▶ What you should do
Every entry should be repeated exactly. Omit the pictures.

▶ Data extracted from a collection
Start of Block

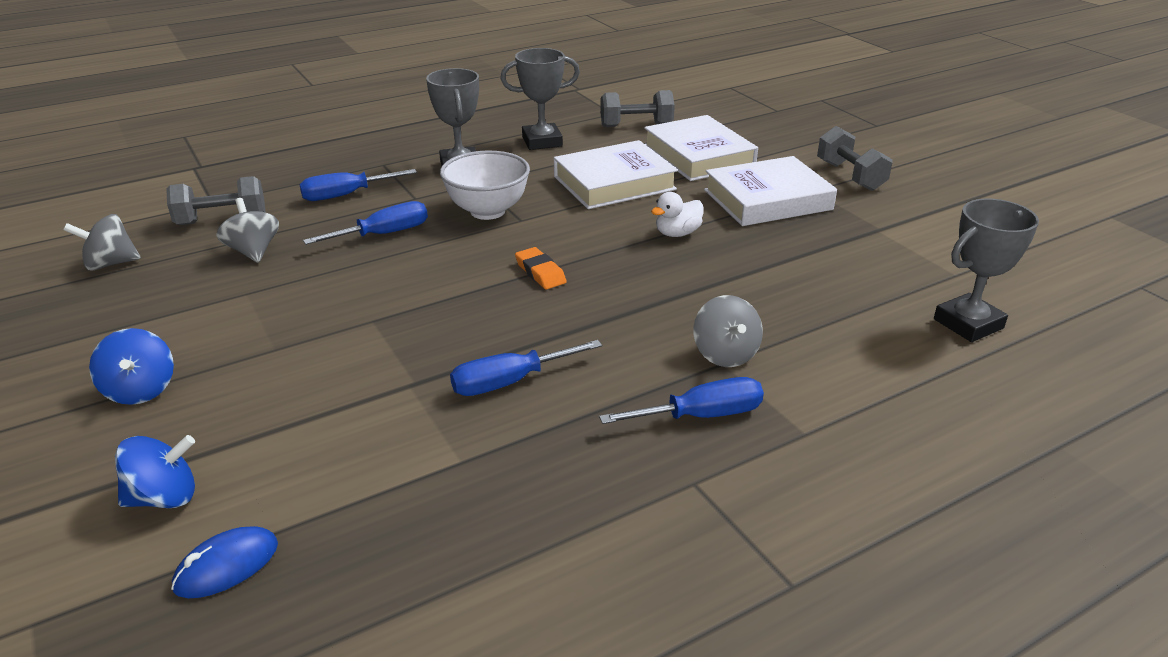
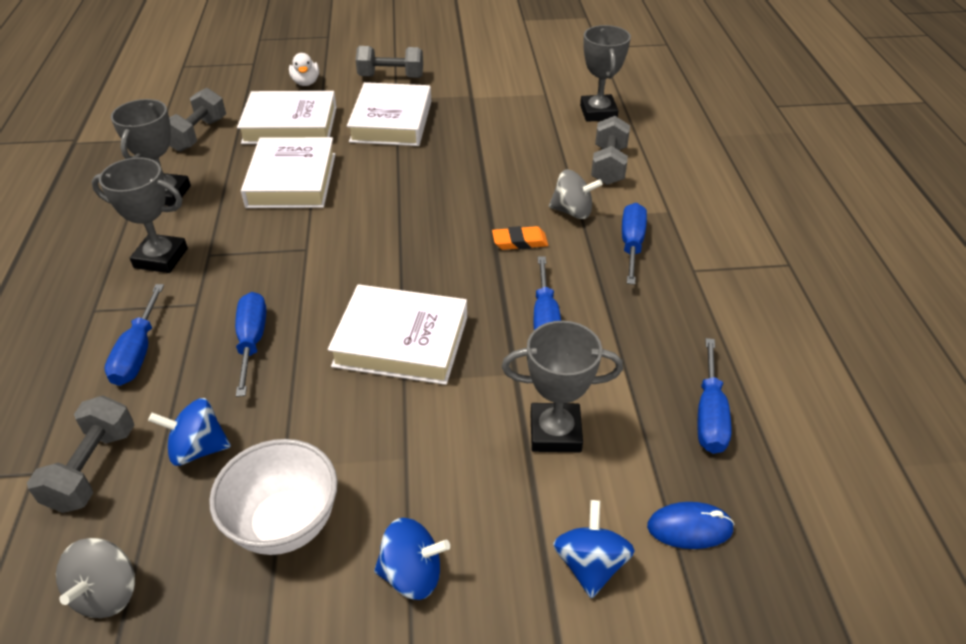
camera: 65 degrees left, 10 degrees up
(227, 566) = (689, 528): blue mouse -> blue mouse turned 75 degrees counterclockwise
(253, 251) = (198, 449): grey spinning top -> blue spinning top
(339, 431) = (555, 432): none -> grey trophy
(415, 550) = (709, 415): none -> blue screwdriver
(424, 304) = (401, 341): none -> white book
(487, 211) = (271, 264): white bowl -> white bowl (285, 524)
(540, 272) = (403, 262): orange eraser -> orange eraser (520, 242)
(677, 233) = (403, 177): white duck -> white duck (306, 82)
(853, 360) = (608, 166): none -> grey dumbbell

End of Block

▶ Written solution
camera: 65 degrees left, 10 degrees up
(227, 566) = (689, 528): blue mouse -> blue mouse turned 75 degrees counterclockwise
(253, 251) = (198, 449): grey spinning top -> blue spinning top
(339, 431) = (555, 432): none -> grey trophy
(415, 550) = (709, 415): none -> blue screwdriver
(424, 304) = (401, 341): none -> white book
(487, 211) = (271, 264): white bowl -> white bowl (285, 524)
(540, 272) = (403, 262): orange eraser -> orange eraser (520, 242)
(677, 233) = (403, 177): white duck -> white duck (306, 82)
(853, 360) = (608, 166): none -> grey dumbbell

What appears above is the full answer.